══ RECORDED INFORMATION ══

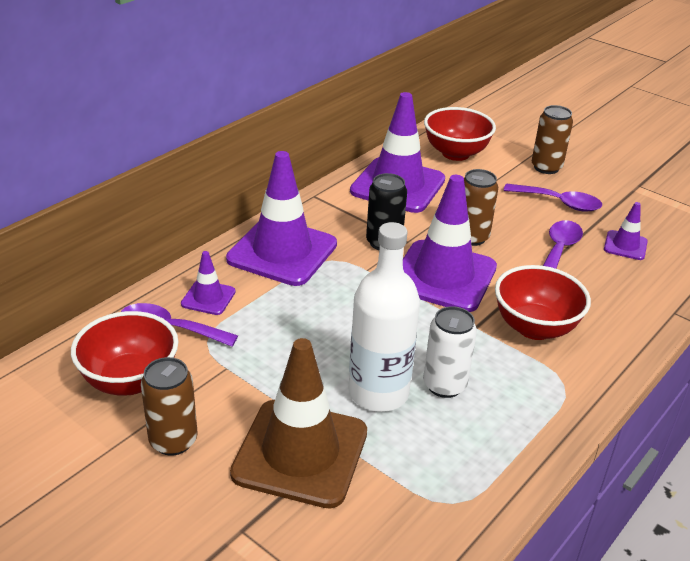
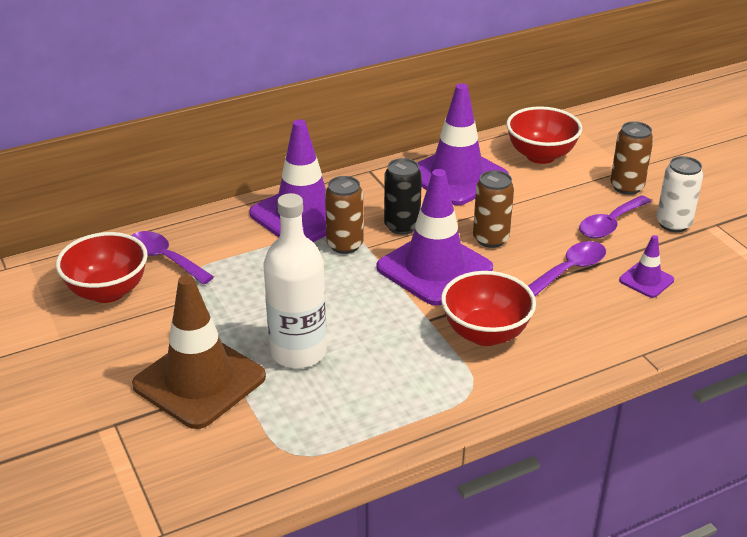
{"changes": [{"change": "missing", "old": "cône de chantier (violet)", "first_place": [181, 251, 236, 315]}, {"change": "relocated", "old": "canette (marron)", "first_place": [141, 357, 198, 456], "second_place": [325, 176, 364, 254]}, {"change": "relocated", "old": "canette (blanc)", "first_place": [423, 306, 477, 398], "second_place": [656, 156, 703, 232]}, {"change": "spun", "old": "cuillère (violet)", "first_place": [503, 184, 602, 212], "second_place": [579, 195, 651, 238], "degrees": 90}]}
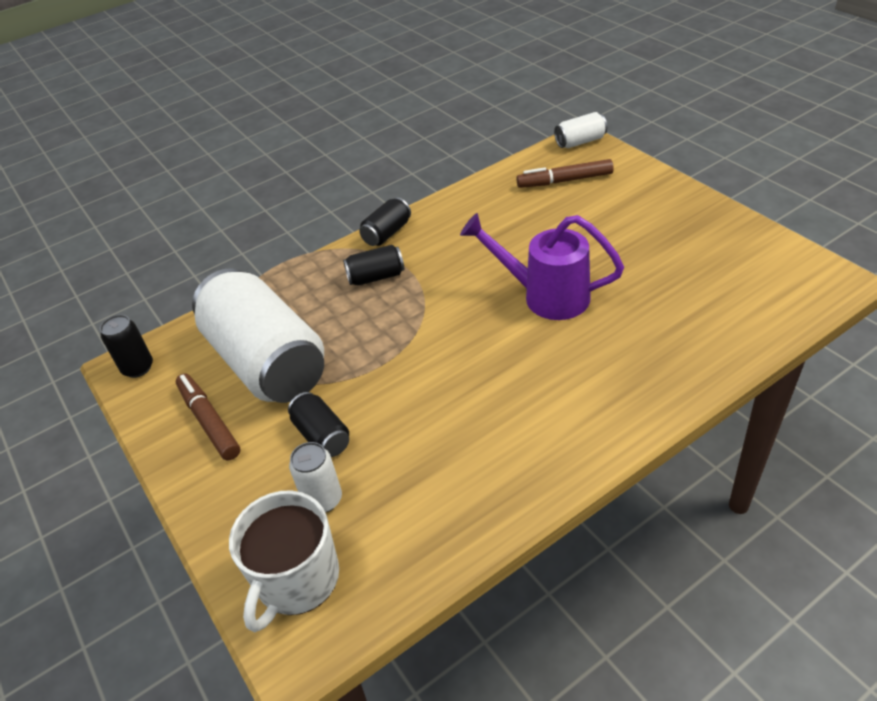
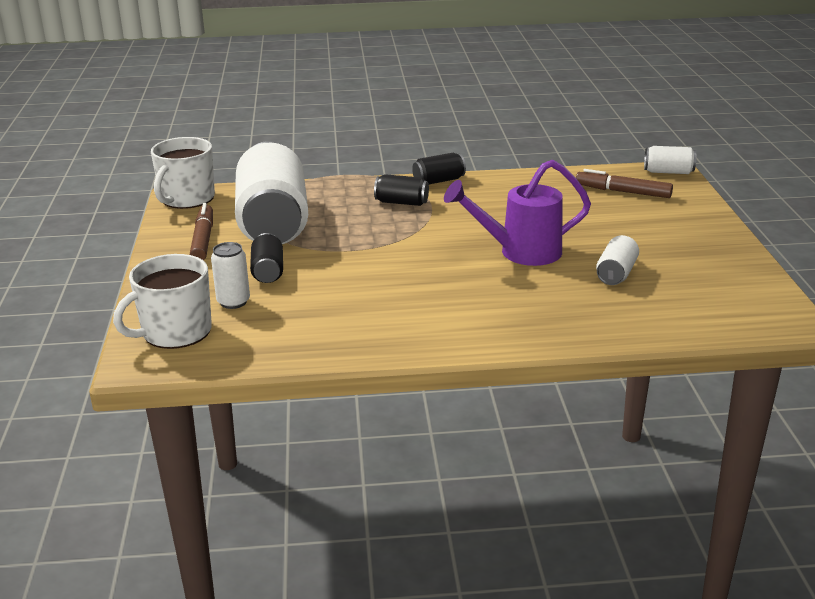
{"changes": [{"change": "appeared", "new": "canette (blanc)", "second_place": [596, 235, 639, 285]}, {"change": "exchanged", "old": "canette (noir)", "new": "tasse (blanc)", "first_place": [100, 315, 153, 378], "second_place": [151, 137, 215, 209]}, {"change": "spun", "old": "arrosoir (violet)", "first_place": [460, 213, 624, 320], "second_place": [444, 160, 591, 266], "degrees": -60}]}
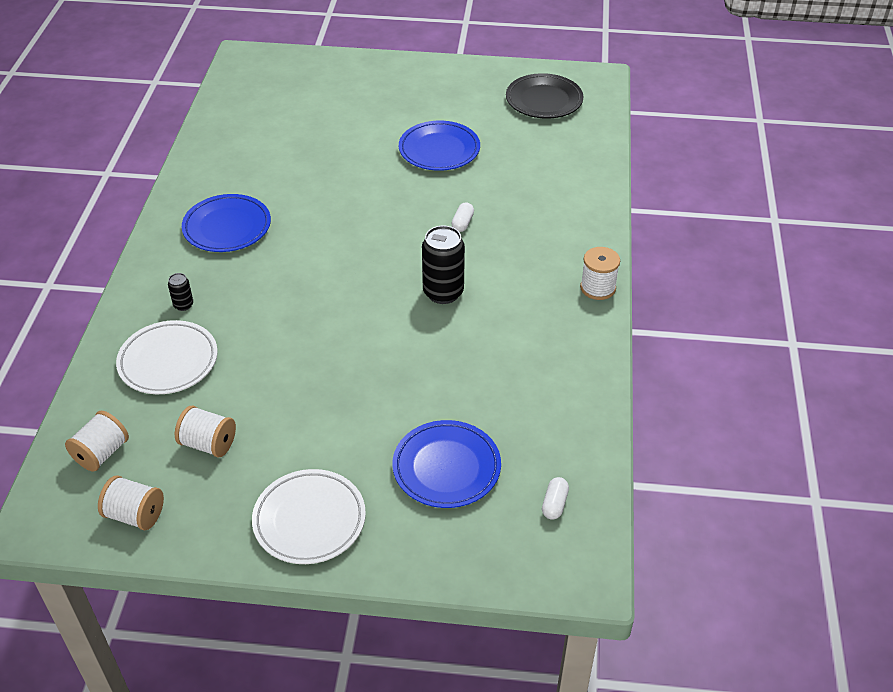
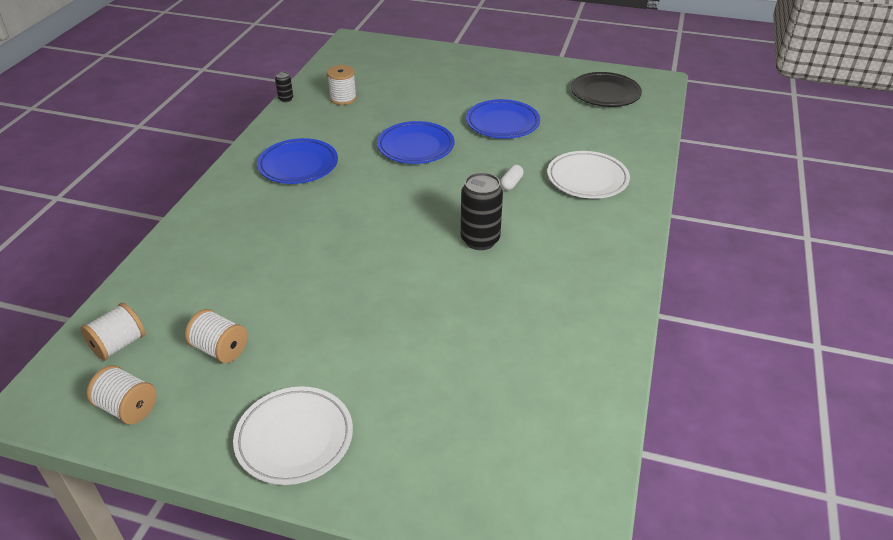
{"changes": [{"change": "missing", "old": "gélule (blanc)", "first_place": [542, 477, 569, 520]}, {"change": "relocated", "old": "assiette (blanc)", "first_place": [116, 320, 218, 394], "second_place": [547, 151, 630, 199]}, {"change": "relocated", "old": "canette (noir)", "first_place": [168, 273, 193, 311], "second_place": [275, 72, 293, 102]}, {"change": "relocated", "old": "assiette (bleu)", "first_place": [392, 420, 501, 508], "second_place": [377, 121, 454, 164]}, {"change": "relocated", "old": "bobine (blanc)", "first_place": [580, 247, 620, 300], "second_place": [327, 65, 357, 105]}]}
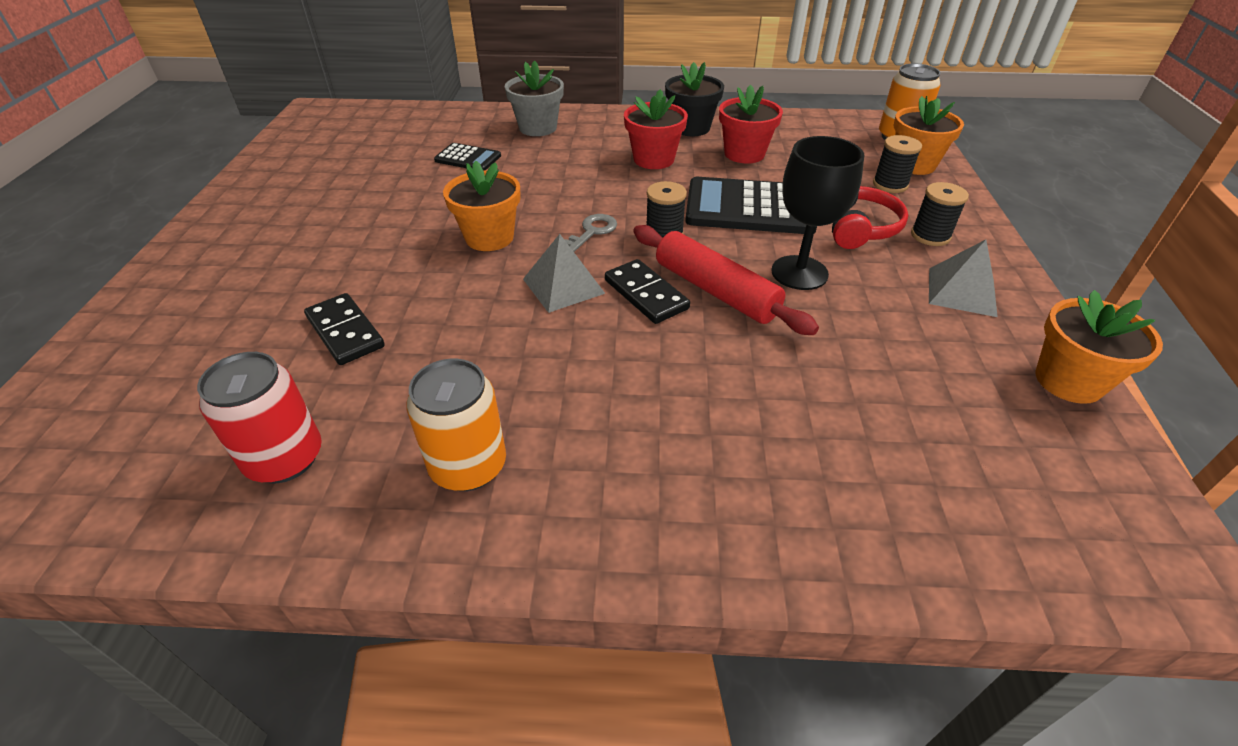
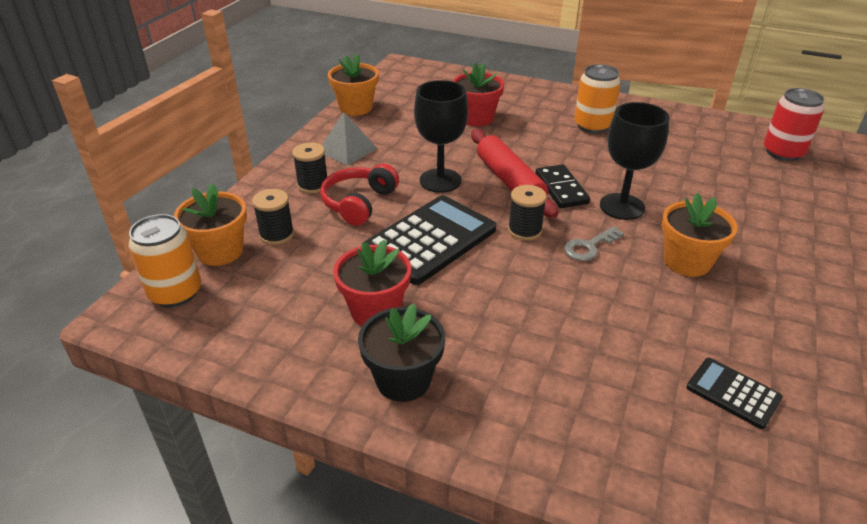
{"changes": [{"change": "missing", "old": "domino (noir)", "first_place": [304, 293, 385, 365]}, {"change": "missing", "old": "pot de fleurs (gris)", "first_place": [504, 61, 564, 136]}, {"change": "relocated", "old": "canette (orange)", "first_place": [406, 359, 506, 491], "second_place": [574, 64, 621, 133]}, {"change": "relocated", "old": "pot de fleurs (rouge)", "first_place": [624, 89, 688, 169], "second_place": [453, 63, 504, 126]}, {"change": "exchanged", "old": "pyramide (gris)", "new": "verre à pied (noir)", "first_place": [523, 234, 605, 313], "second_place": [600, 102, 670, 220]}, {"change": "spun", "old": "calculatrice (noir)", "first_place": [685, 177, 817, 234], "second_place": [362, 195, 496, 285], "degrees": -75}]}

═══

WORK TO BE COMPLETED - Please print the data above in its entirety, exactly, but without any picture.

RESULT OF THIS EXERCISE -
{"changes": [{"change": "missing", "old": "cône de chantier (violet)", "first_place": [181, 251, 236, 315]}, {"change": "relocated", "old": "canette (marron)", "first_place": [141, 357, 198, 456], "second_place": [325, 176, 364, 254]}, {"change": "relocated", "old": "canette (blanc)", "first_place": [423, 306, 477, 398], "second_place": [656, 156, 703, 232]}, {"change": "spun", "old": "cuillère (violet)", "first_place": [503, 184, 602, 212], "second_place": [579, 195, 651, 238], "degrees": 90}]}
{"changes": [{"change": "appeared", "new": "canette (blanc)", "second_place": [596, 235, 639, 285]}, {"change": "exchanged", "old": "canette (noir)", "new": "tasse (blanc)", "first_place": [100, 315, 153, 378], "second_place": [151, 137, 215, 209]}, {"change": "spun", "old": "arrosoir (violet)", "first_place": [460, 213, 624, 320], "second_place": [444, 160, 591, 266], "degrees": -60}]}
{"changes": [{"change": "missing", "old": "gélule (blanc)", "first_place": [542, 477, 569, 520]}, {"change": "relocated", "old": "assiette (blanc)", "first_place": [116, 320, 218, 394], "second_place": [547, 151, 630, 199]}, {"change": "relocated", "old": "canette (noir)", "first_place": [168, 273, 193, 311], "second_place": [275, 72, 293, 102]}, {"change": "relocated", "old": "assiette (bleu)", "first_place": [392, 420, 501, 508], "second_place": [377, 121, 454, 164]}, {"change": "relocated", "old": "bobine (blanc)", "first_place": [580, 247, 620, 300], "second_place": [327, 65, 357, 105]}]}
{"changes": [{"change": "missing", "old": "domino (noir)", "first_place": [304, 293, 385, 365]}, {"change": "missing", "old": "pot de fleurs (gris)", "first_place": [504, 61, 564, 136]}, {"change": "relocated", "old": "canette (orange)", "first_place": [406, 359, 506, 491], "second_place": [574, 64, 621, 133]}, {"change": "relocated", "old": "pot de fleurs (rouge)", "first_place": [624, 89, 688, 169], "second_place": [453, 63, 504, 126]}, {"change": "exchanged", "old": "pyramide (gris)", "new": "verre à pied (noir)", "first_place": [523, 234, 605, 313], "second_place": [600, 102, 670, 220]}, {"change": "spun", "old": "calculatrice (noir)", "first_place": [685, 177, 817, 234], "second_place": [362, 195, 496, 285], "degrees": -75}]}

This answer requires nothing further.